EXERCISE GOAL: Look below for the line containing "BUZZER3 pin IO: none -> RX"; from there through the line containing "HALL pin OUT: D3 -> A0", both lines included, please set down each line exactly and nothing else.

EXERCISE DATA:
-=-=-=-=-
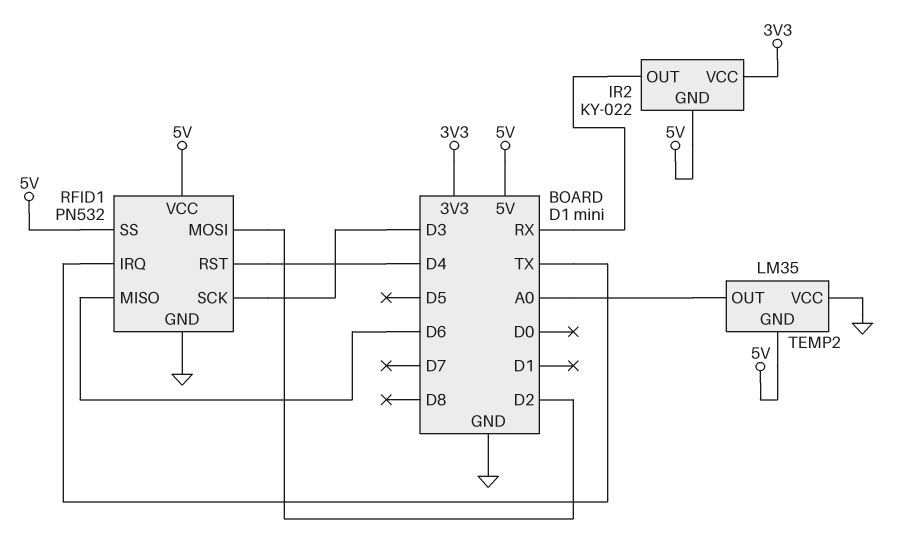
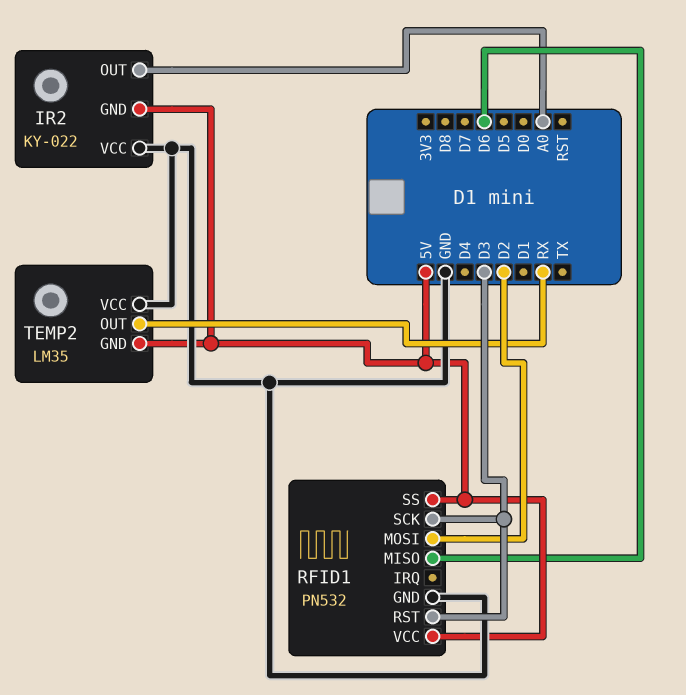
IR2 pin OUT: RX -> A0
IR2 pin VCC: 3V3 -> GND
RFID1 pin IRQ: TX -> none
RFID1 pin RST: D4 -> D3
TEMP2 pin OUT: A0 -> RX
-=-=-=-=-
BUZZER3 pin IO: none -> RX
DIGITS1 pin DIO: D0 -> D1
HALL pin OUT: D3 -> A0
-=-=-=-=-
ANSWER TO THIS EXERCISE:
BUZZER3 pin IO: none -> RX
DIGITS1 pin DIO: D0 -> D1
HALL pin OUT: D3 -> A0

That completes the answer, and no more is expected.